[Source records]

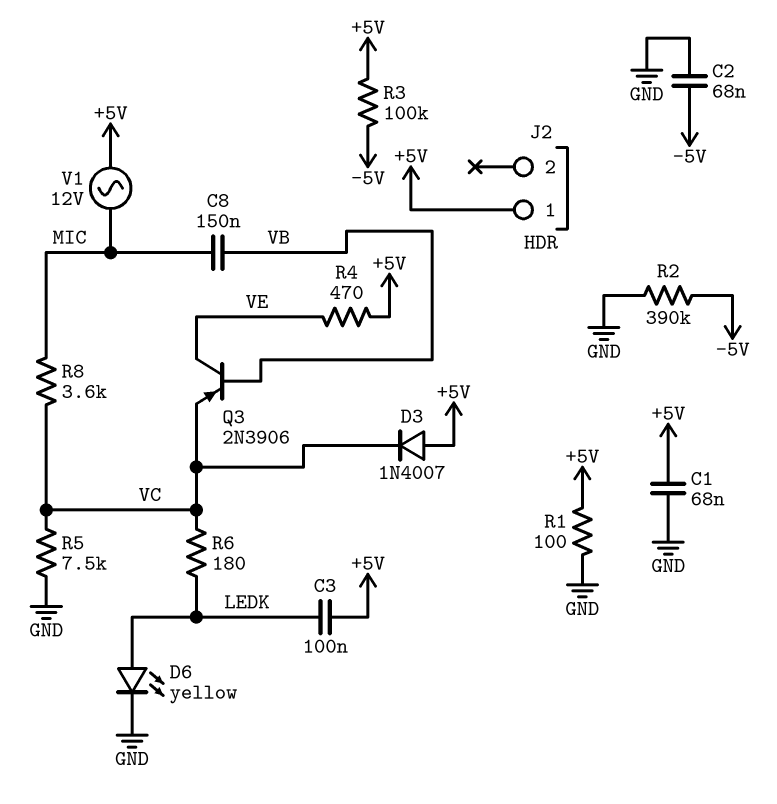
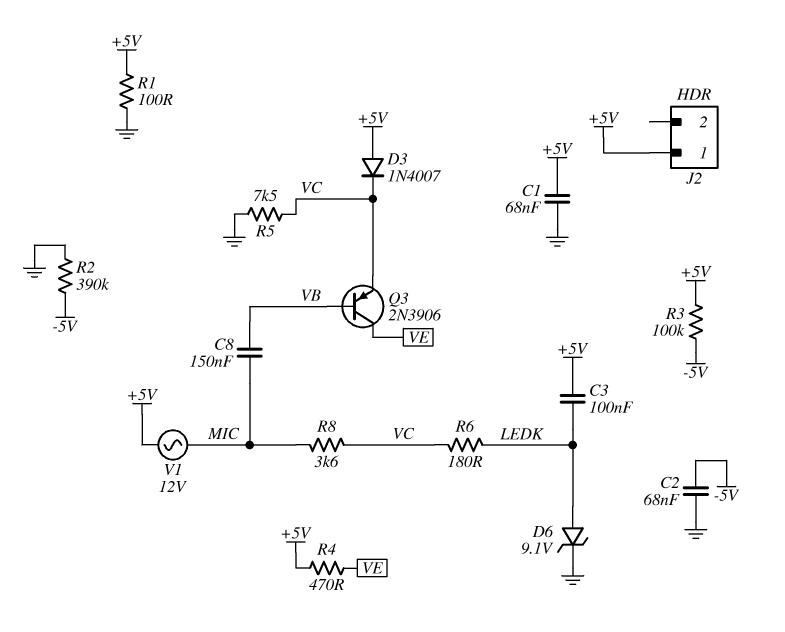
D6: LED yellow (A LEDK, K GND) -> zener 9.1V (A LEDK, K GND)

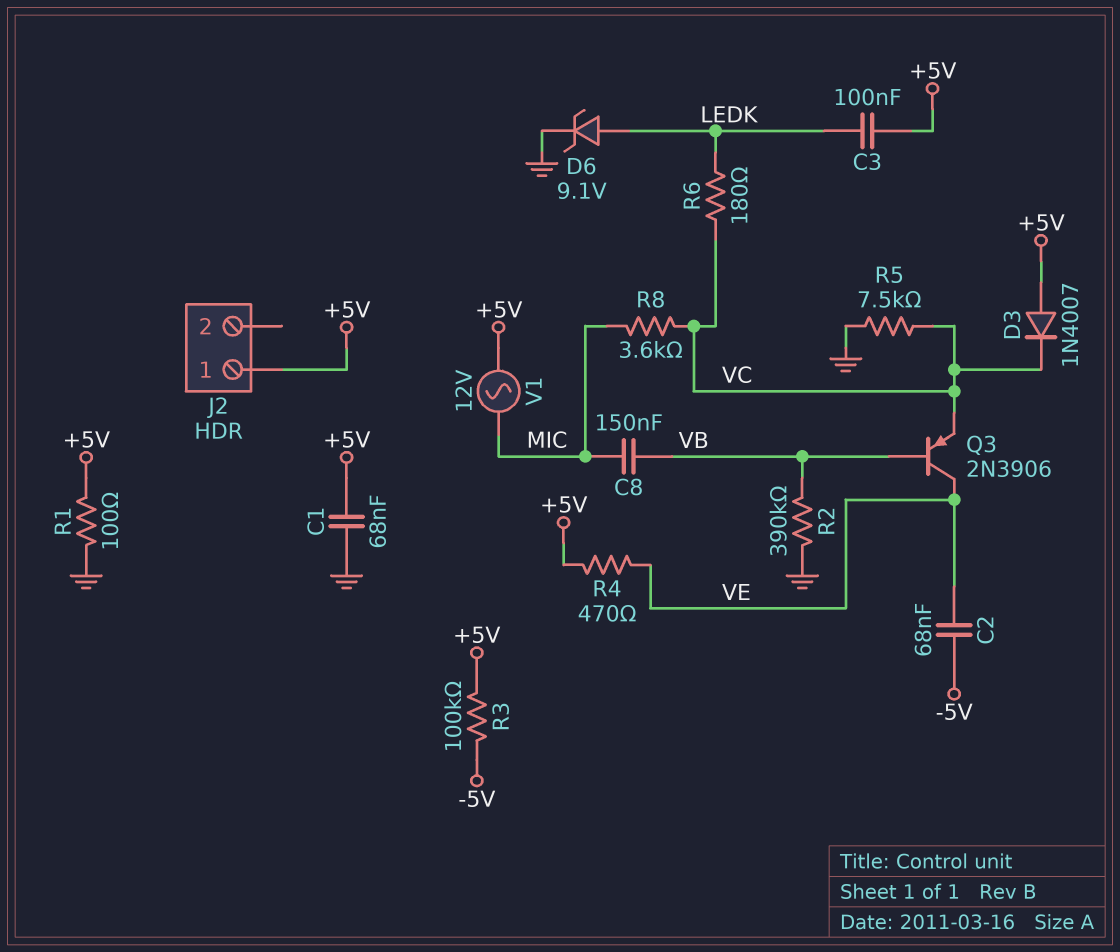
C2: 68nF (-5V, GND) -> 68nF (-5V, VE)
R2: 390k (-5V, GND) -> 390k (GND, VB)

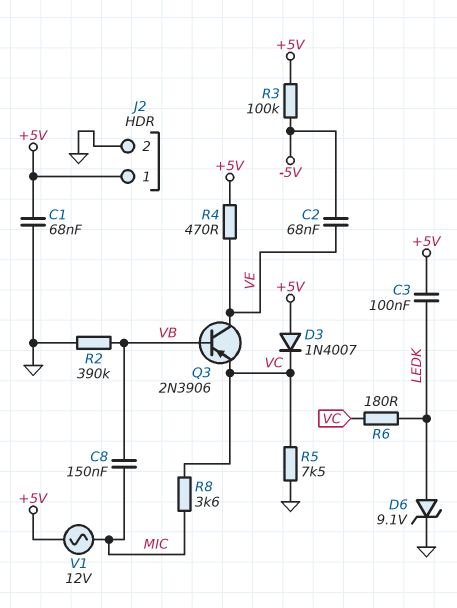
J2 pin 2: none -> GND
R1: 100 (+5V, GND) -> none

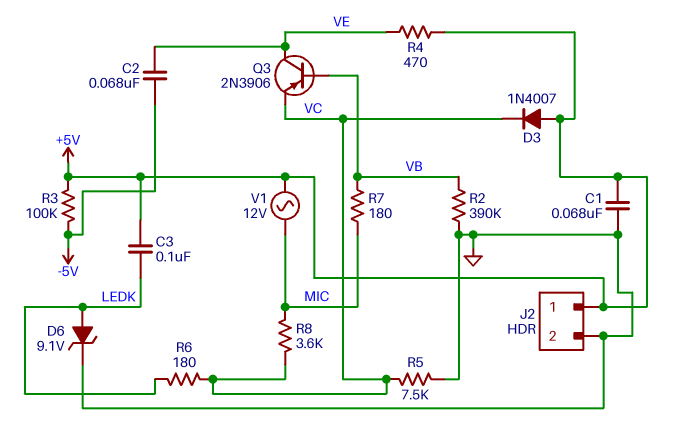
C8: 150nF (MIC, VB) -> none
R7: none -> 180 (MIC, VB)

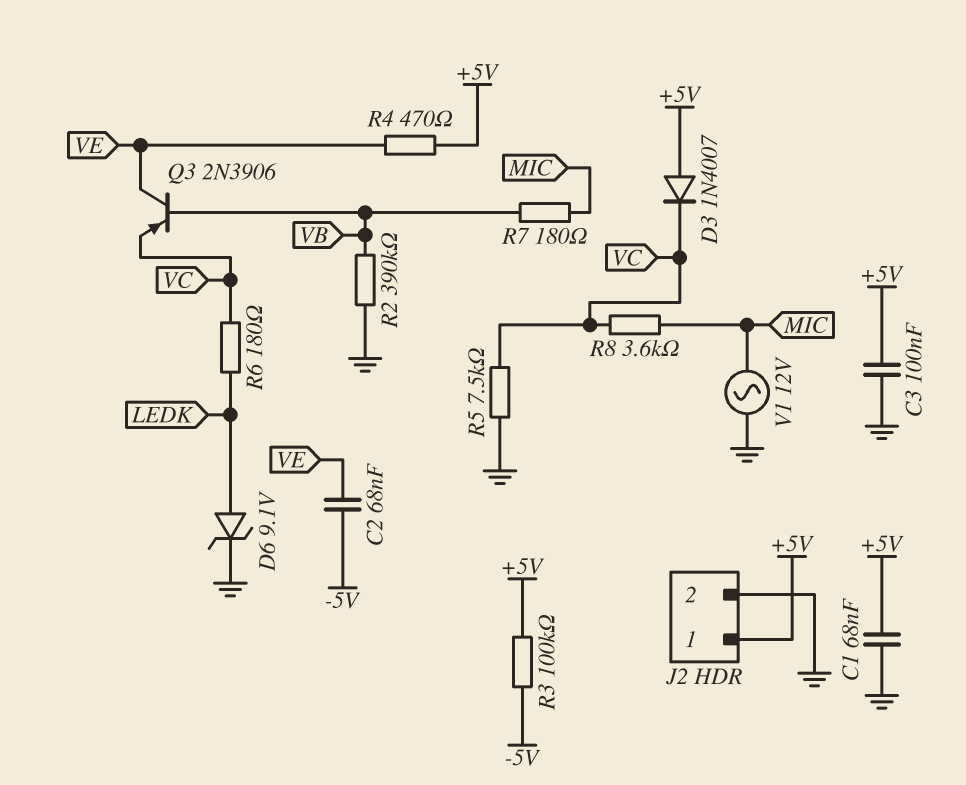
C3: 100nF (+5V, LEDK) -> 100nF (+5V, GND)
V1: AC 12V (+5V, MIC) -> AC 12V (GND, MIC)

WHAT TO WORK ON:
Give the records a second time exactly, keeping the images out.

TASK OUTPUT:
D6: LED yellow (A LEDK, K GND) -> zener 9.1V (A LEDK, K GND)

C2: 68nF (-5V, GND) -> 68nF (-5V, VE)
R2: 390k (-5V, GND) -> 390k (GND, VB)

J2 pin 2: none -> GND
R1: 100 (+5V, GND) -> none

C8: 150nF (MIC, VB) -> none
R7: none -> 180 (MIC, VB)

C3: 100nF (+5V, LEDK) -> 100nF (+5V, GND)
V1: AC 12V (+5V, MIC) -> AC 12V (GND, MIC)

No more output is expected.